**EXERCISE MATERIALS**
☆ ☆ ☆ ☆ ☆ ☆ ☆

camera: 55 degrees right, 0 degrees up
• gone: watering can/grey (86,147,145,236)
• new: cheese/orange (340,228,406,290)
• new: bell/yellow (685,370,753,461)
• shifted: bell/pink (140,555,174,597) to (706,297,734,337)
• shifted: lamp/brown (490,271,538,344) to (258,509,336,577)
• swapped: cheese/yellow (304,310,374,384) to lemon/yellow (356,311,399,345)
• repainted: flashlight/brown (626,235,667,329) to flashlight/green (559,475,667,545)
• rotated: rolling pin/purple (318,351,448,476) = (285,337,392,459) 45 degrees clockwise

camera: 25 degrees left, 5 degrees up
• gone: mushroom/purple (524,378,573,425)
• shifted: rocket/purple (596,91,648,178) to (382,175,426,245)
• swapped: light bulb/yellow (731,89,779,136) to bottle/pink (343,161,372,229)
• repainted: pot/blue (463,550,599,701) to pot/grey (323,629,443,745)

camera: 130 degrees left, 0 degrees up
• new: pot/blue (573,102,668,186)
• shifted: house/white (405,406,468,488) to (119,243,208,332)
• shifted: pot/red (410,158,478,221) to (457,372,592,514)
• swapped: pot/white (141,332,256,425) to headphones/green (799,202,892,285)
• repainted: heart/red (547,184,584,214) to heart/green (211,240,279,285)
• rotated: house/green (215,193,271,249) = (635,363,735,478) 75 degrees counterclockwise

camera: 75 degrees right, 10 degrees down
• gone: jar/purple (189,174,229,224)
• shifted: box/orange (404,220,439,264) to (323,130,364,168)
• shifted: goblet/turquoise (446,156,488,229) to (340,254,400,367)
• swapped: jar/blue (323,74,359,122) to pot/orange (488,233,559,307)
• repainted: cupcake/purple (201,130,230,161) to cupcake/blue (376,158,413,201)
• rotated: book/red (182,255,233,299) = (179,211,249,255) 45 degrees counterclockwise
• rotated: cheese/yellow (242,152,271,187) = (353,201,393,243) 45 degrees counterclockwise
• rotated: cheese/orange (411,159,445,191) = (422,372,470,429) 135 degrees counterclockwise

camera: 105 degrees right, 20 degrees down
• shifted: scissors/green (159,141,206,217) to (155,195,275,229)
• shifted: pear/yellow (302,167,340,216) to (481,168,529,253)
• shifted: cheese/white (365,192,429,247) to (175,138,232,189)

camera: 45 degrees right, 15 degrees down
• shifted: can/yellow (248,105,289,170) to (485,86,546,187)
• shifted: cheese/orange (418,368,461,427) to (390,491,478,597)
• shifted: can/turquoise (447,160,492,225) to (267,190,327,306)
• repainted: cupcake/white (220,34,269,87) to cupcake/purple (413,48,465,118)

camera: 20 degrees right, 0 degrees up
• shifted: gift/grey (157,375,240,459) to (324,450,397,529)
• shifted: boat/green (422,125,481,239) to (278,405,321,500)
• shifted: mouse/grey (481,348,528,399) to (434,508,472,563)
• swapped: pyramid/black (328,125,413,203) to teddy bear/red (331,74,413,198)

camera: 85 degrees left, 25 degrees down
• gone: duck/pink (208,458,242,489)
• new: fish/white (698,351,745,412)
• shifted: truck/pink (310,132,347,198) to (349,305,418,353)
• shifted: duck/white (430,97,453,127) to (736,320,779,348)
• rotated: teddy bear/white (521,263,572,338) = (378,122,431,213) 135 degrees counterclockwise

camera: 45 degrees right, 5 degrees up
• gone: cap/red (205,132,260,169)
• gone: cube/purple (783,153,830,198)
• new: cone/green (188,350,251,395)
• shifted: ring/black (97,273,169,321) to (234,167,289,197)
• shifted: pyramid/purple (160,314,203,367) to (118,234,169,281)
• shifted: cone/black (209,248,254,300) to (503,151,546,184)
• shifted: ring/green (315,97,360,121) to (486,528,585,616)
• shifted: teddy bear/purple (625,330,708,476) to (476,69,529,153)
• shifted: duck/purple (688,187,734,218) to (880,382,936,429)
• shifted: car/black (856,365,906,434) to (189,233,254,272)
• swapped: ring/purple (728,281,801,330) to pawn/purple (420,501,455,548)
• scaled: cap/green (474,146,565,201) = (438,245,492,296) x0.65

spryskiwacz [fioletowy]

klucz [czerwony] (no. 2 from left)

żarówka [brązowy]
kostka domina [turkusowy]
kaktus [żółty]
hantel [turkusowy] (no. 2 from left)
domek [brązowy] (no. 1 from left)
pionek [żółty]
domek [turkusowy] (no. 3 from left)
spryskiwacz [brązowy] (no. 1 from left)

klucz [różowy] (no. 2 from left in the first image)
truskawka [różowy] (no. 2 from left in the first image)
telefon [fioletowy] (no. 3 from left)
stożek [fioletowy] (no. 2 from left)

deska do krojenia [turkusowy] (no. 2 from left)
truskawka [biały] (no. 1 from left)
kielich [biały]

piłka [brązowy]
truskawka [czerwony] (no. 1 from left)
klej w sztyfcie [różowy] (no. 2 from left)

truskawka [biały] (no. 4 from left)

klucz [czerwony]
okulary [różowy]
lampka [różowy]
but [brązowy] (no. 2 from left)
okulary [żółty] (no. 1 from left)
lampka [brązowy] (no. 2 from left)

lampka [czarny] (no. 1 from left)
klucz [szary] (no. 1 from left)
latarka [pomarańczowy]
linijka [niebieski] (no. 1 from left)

☆ ☆ ☆ ☆ ☆ ☆ ☆

**ACTIVITY**
Beginning with the first line, transcribe the complete listing exactly.

**EXPECTED OUTPUT**
camera: 55 degrees right, 0 degrees up
• gone: watering can/grey (86,147,145,236)
• new: cheese/orange (340,228,406,290)
• new: bell/yellow (685,370,753,461)
• shifted: bell/pink (140,555,174,597) to (706,297,734,337)
• shifted: lamp/brown (490,271,538,344) to (258,509,336,577)
• swapped: cheese/yellow (304,310,374,384) to lemon/yellow (356,311,399,345)
• repainted: flashlight/brown (626,235,667,329) to flashlight/green (559,475,667,545)
• rotated: rolling pin/purple (318,351,448,476) = (285,337,392,459) 45 degrees clockwise

camera: 25 degrees left, 5 degrees up
• gone: mushroom/purple (524,378,573,425)
• shifted: rocket/purple (596,91,648,178) to (382,175,426,245)
• swapped: light bulb/yellow (731,89,779,136) to bottle/pink (343,161,372,229)
• repainted: pot/blue (463,550,599,701) to pot/grey (323,629,443,745)

camera: 130 degrees left, 0 degrees up
• new: pot/blue (573,102,668,186)
• shifted: house/white (405,406,468,488) to (119,243,208,332)
• shifted: pot/red (410,158,478,221) to (457,372,592,514)
• swapped: pot/white (141,332,256,425) to headphones/green (799,202,892,285)
• repainted: heart/red (547,184,584,214) to heart/green (211,240,279,285)
• rotated: house/green (215,193,271,249) = (635,363,735,478) 75 degrees counterclockwise

camera: 75 degrees right, 10 degrees down
• gone: jar/purple (189,174,229,224)
• shifted: box/orange (404,220,439,264) to (323,130,364,168)
• shifted: goblet/turquoise (446,156,488,229) to (340,254,400,367)
• swapped: jar/blue (323,74,359,122) to pot/orange (488,233,559,307)
• repainted: cupcake/purple (201,130,230,161) to cupcake/blue (376,158,413,201)
• rotated: book/red (182,255,233,299) = (179,211,249,255) 45 degrees counterclockwise
• rotated: cheese/yellow (242,152,271,187) = (353,201,393,243) 45 degrees counterclockwise
• rotated: cheese/orange (411,159,445,191) = (422,372,470,429) 135 degrees counterclockwise

camera: 105 degrees right, 20 degrees down
• shifted: scissors/green (159,141,206,217) to (155,195,275,229)
• shifted: pear/yellow (302,167,340,216) to (481,168,529,253)
• shifted: cheese/white (365,192,429,247) to (175,138,232,189)

camera: 45 degrees right, 15 degrees down
• shifted: can/yellow (248,105,289,170) to (485,86,546,187)
• shifted: cheese/orange (418,368,461,427) to (390,491,478,597)
• shifted: can/turquoise (447,160,492,225) to (267,190,327,306)
• repainted: cupcake/white (220,34,269,87) to cupcake/purple (413,48,465,118)

camera: 20 degrees right, 0 degrees up
• shifted: gift/grey (157,375,240,459) to (324,450,397,529)
• shifted: boat/green (422,125,481,239) to (278,405,321,500)
• shifted: mouse/grey (481,348,528,399) to (434,508,472,563)
• swapped: pyramid/black (328,125,413,203) to teddy bear/red (331,74,413,198)

camera: 85 degrees left, 25 degrees down
• gone: duck/pink (208,458,242,489)
• new: fish/white (698,351,745,412)
• shifted: truck/pink (310,132,347,198) to (349,305,418,353)
• shifted: duck/white (430,97,453,127) to (736,320,779,348)
• rotated: teddy bear/white (521,263,572,338) = (378,122,431,213) 135 degrees counterclockwise

camera: 45 degrees right, 5 degrees up
• gone: cap/red (205,132,260,169)
• gone: cube/purple (783,153,830,198)
• new: cone/green (188,350,251,395)
• shifted: ring/black (97,273,169,321) to (234,167,289,197)
• shifted: pyramid/purple (160,314,203,367) to (118,234,169,281)
• shifted: cone/black (209,248,254,300) to (503,151,546,184)
• shifted: ring/green (315,97,360,121) to (486,528,585,616)
• shifted: teddy bear/purple (625,330,708,476) to (476,69,529,153)
• shifted: duck/purple (688,187,734,218) to (880,382,936,429)
• shifted: car/black (856,365,906,434) to (189,233,254,272)
• swapped: ring/purple (728,281,801,330) to pawn/purple (420,501,455,548)
• scaled: cap/green (474,146,565,201) = (438,245,492,296) x0.65

spryskiwacz [fioletowy]

klucz [czerwony] (no. 2 from left)

żarówka [brązowy]
kostka domina [turkusowy]
kaktus [żółty]
hantel [turkusowy] (no. 2 from left)
domek [brązowy] (no. 1 from left)
pionek [żółty]
domek [turkusowy] (no. 3 from left)
spryskiwacz [brązowy] (no. 1 from left)

klucz [różowy] (no. 2 from left in the first image)
truskawka [różowy] (no. 2 from left in the first image)
telefon [fioletowy] (no. 3 from left)
stożek [fioletowy] (no. 2 from left)

deska do krojenia [turkusowy] (no. 2 from left)
truskawka [biały] (no. 1 from left)
kielich [biały]

piłka [brązowy]
truskawka [czerwony] (no. 1 from left)
klej w sztyfcie [różowy] (no. 2 from left)

truskawka [biały] (no. 4 from left)

klucz [czerwony]
okulary [różowy]
lampka [różowy]
but [brązowy] (no. 2 from left)
okulary [żółty] (no. 1 from left)
lampka [brązowy] (no. 2 from left)

lampka [czarny] (no. 1 from left)
klucz [szary] (no. 1 from left)
latarka [pomarańczowy]
linijka [niebieski] (no. 1 from left)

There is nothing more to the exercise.